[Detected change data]
-- Opening Marker --
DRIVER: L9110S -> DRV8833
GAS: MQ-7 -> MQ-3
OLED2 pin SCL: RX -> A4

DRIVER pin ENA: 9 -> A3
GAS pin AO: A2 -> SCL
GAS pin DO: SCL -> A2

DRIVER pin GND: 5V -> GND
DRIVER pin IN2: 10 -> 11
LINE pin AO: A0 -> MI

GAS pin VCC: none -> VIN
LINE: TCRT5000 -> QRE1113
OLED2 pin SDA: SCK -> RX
-- Closing Marker --
-- Opening Marker --
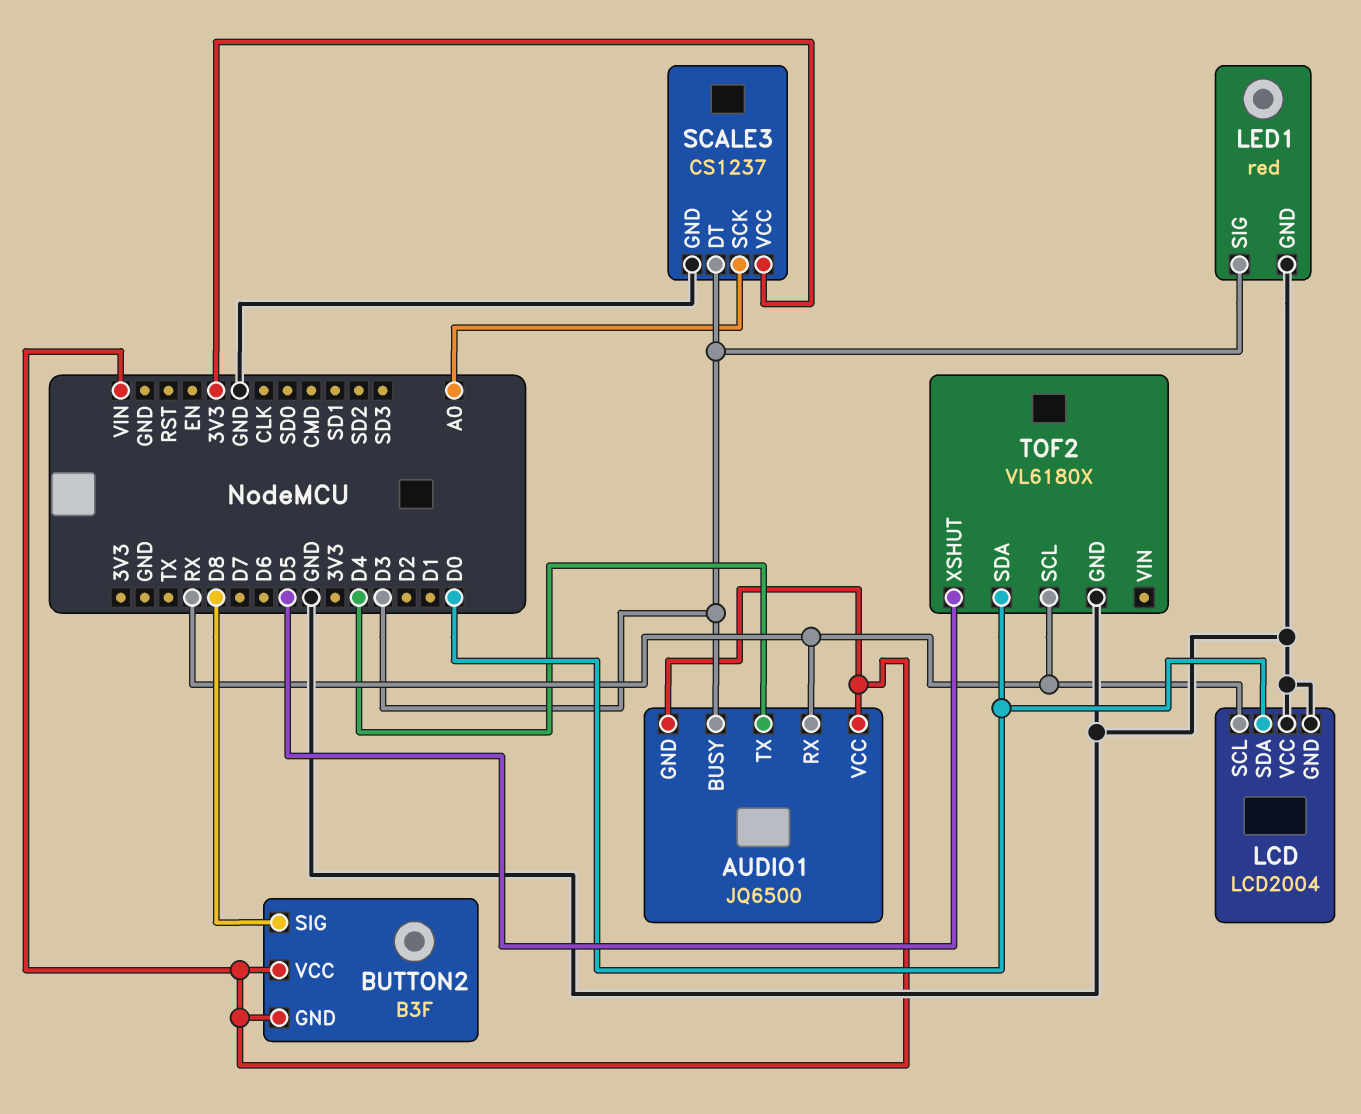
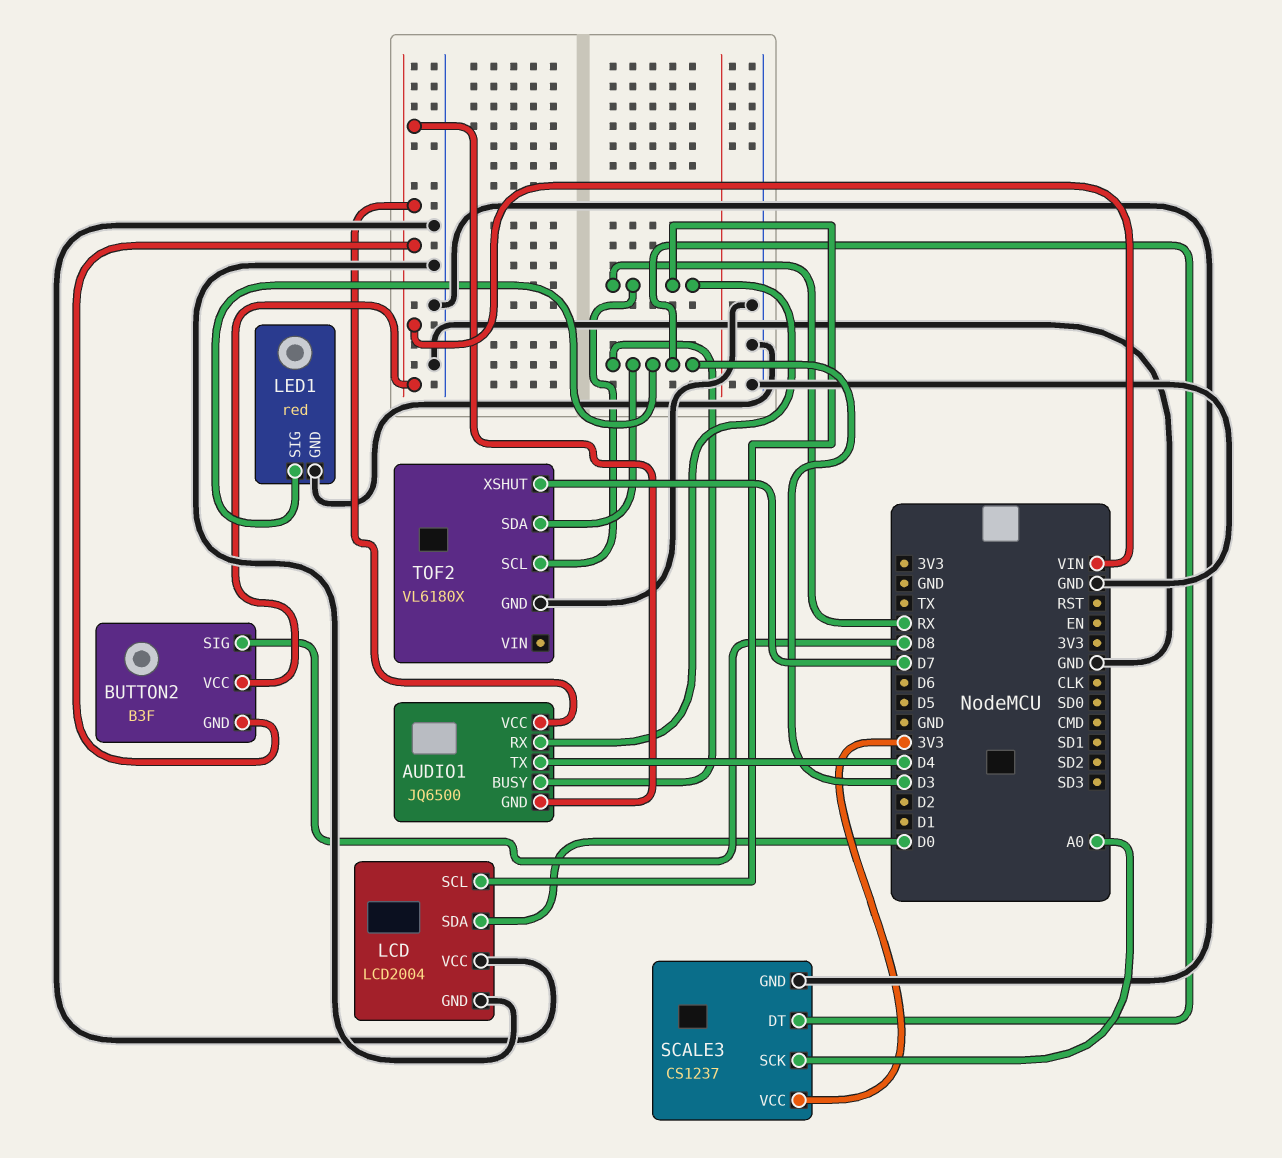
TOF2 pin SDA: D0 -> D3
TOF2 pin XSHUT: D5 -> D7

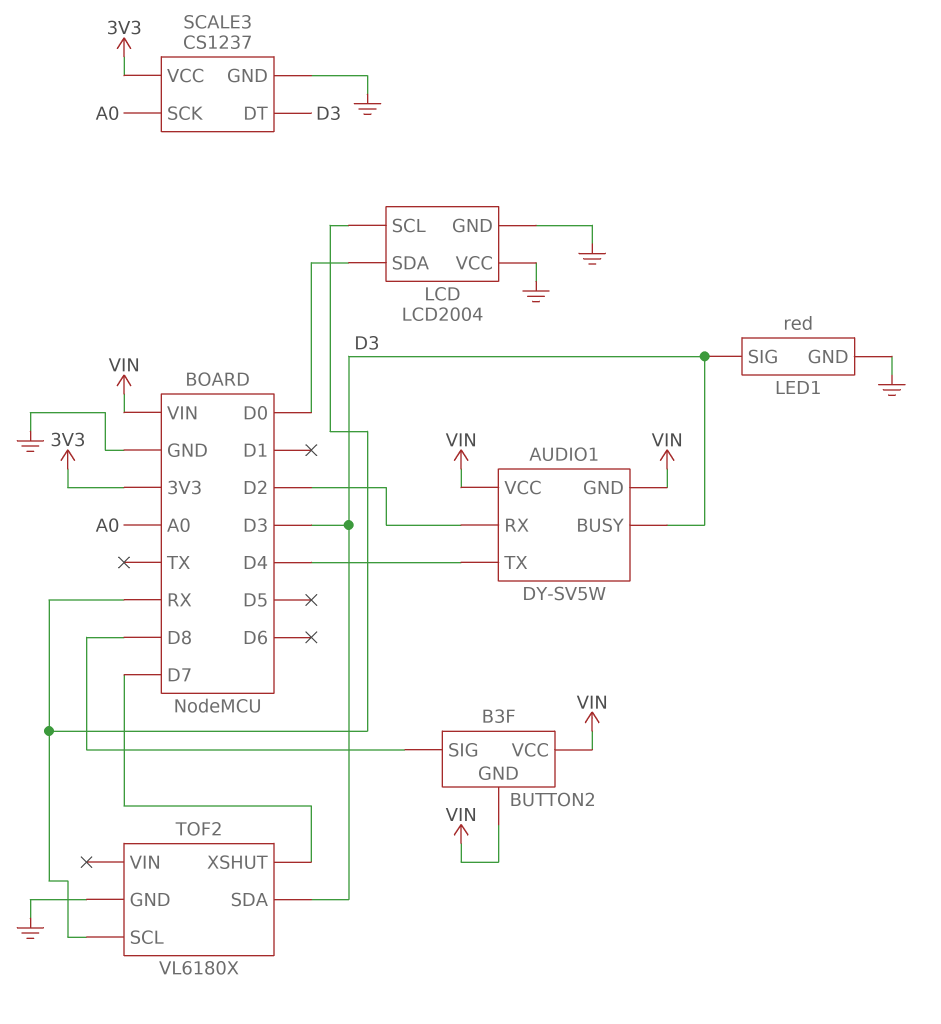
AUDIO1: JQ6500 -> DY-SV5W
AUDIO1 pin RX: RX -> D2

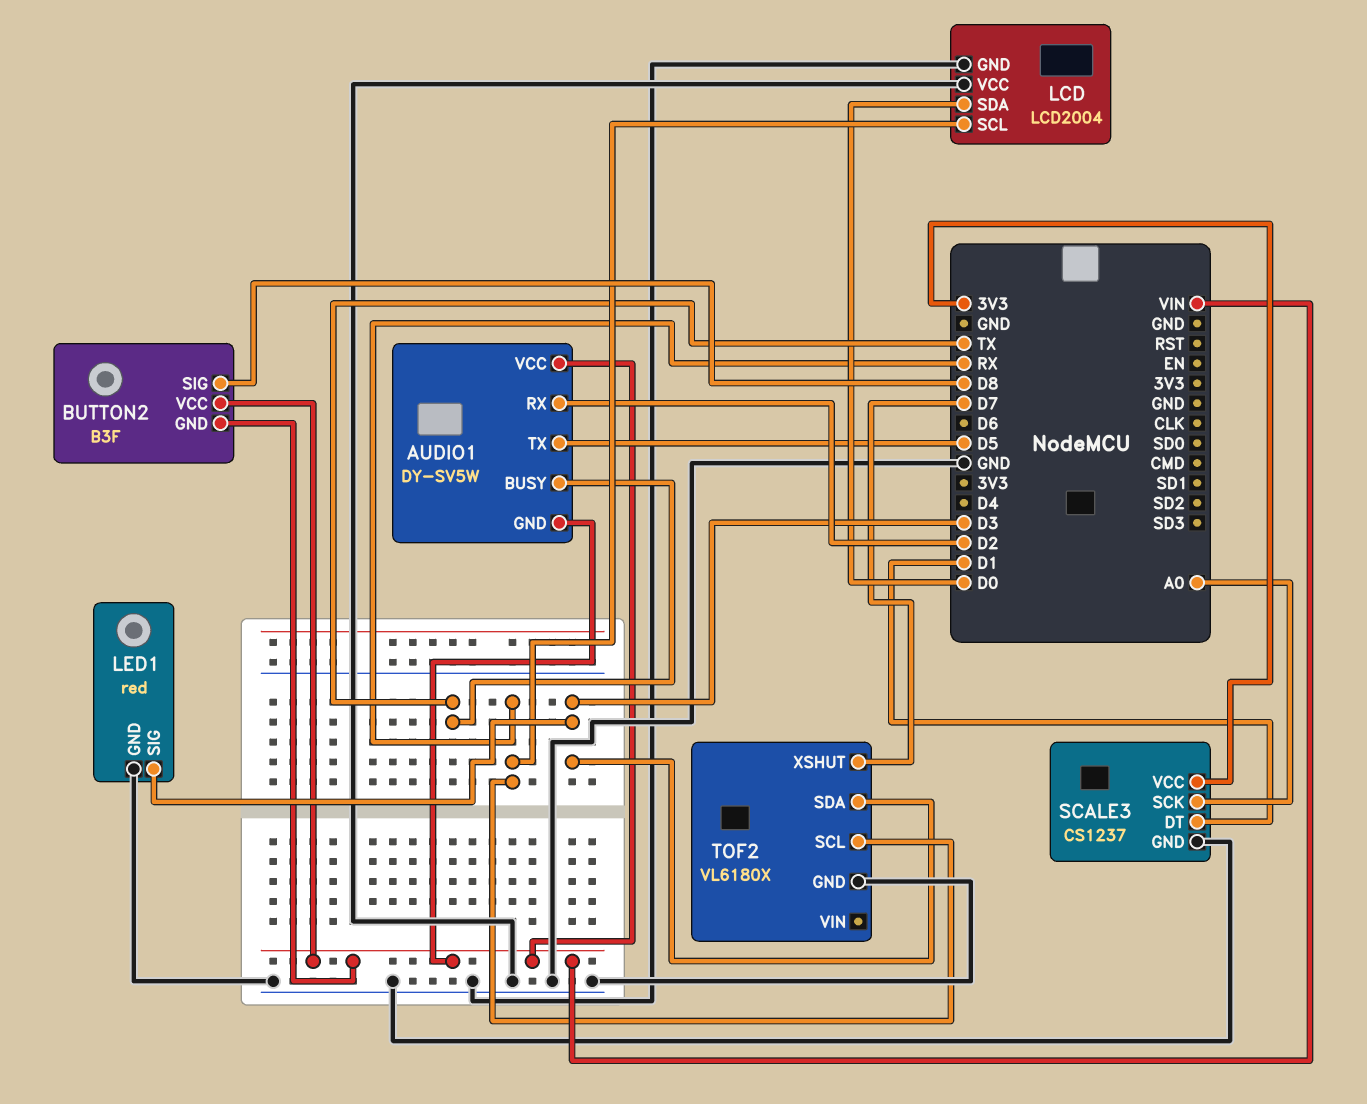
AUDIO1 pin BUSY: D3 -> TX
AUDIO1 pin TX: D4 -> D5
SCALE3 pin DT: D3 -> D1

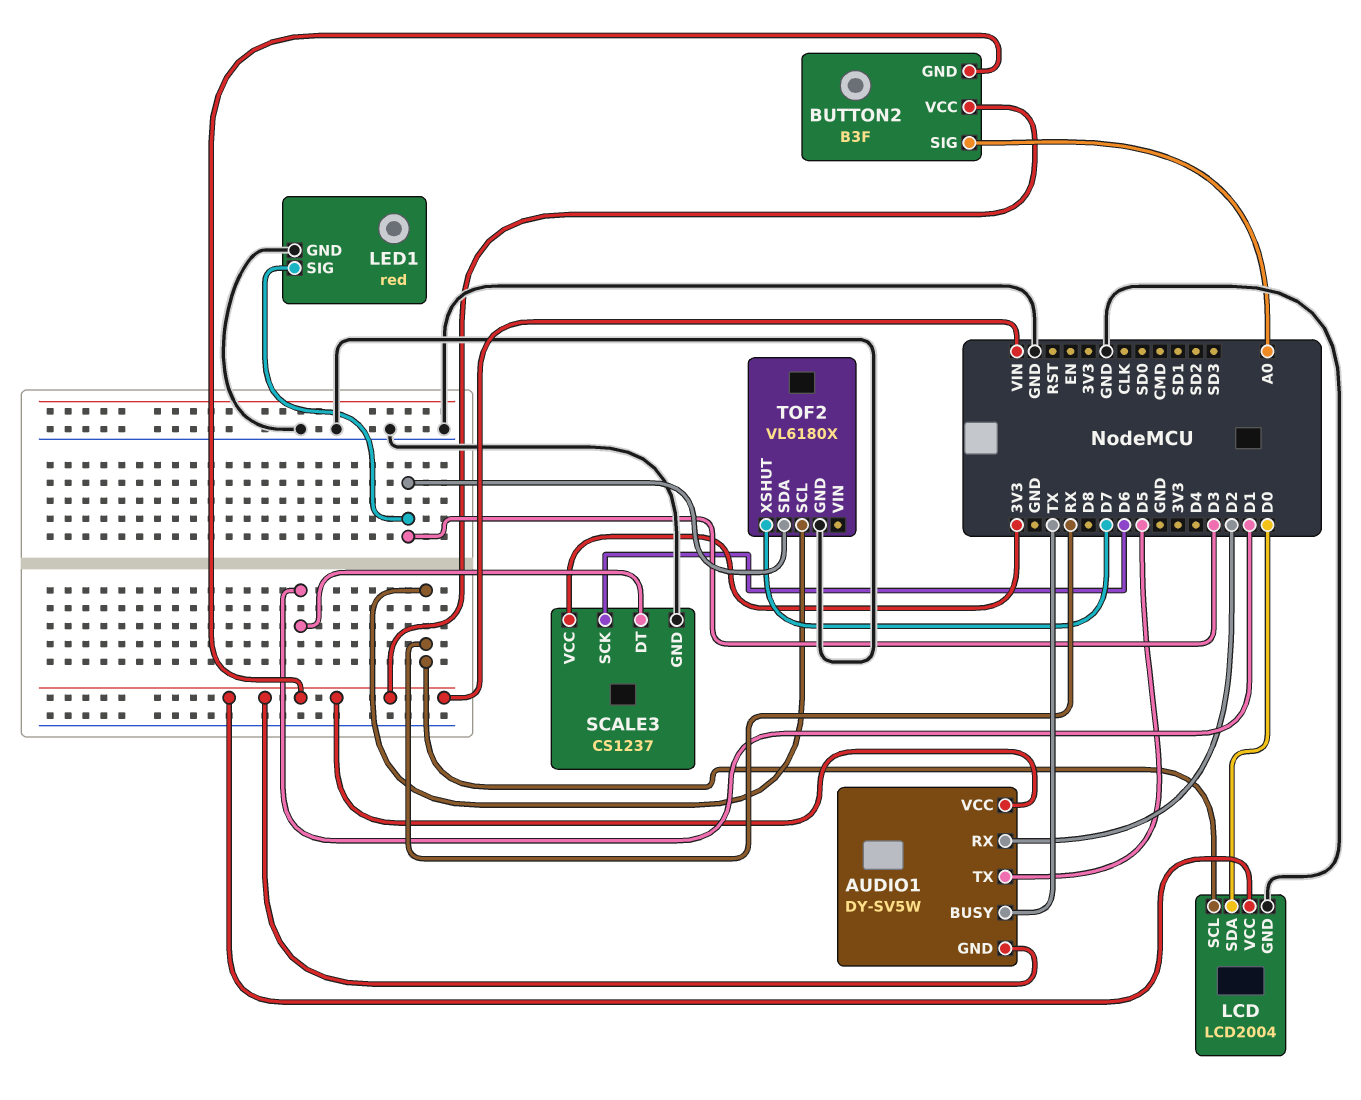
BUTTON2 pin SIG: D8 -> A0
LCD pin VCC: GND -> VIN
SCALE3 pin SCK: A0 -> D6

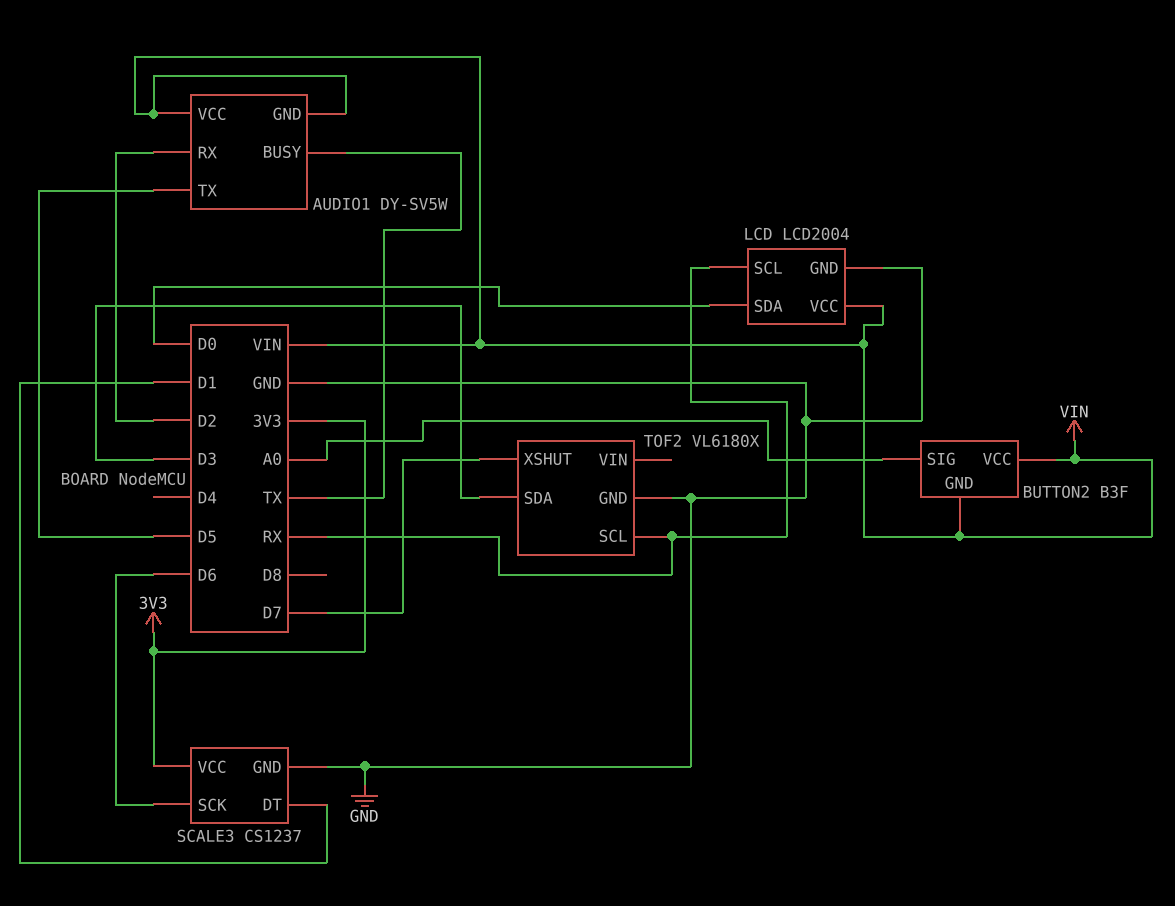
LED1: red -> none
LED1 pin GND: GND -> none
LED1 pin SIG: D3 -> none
-- Closing Marker --
(Task requirements): Among the lines above, repeat exactly those from the line with "DRIVER: L9110S -> DRV8833" to the line with "OLED2 pin SDA: SCK -> RX", counting both ends.

(Finished task):
DRIVER: L9110S -> DRV8833
GAS: MQ-7 -> MQ-3
OLED2 pin SCL: RX -> A4

DRIVER pin ENA: 9 -> A3
GAS pin AO: A2 -> SCL
GAS pin DO: SCL -> A2

DRIVER pin GND: 5V -> GND
DRIVER pin IN2: 10 -> 11
LINE pin AO: A0 -> MI

GAS pin VCC: none -> VIN
LINE: TCRT5000 -> QRE1113
OLED2 pin SDA: SCK -> RX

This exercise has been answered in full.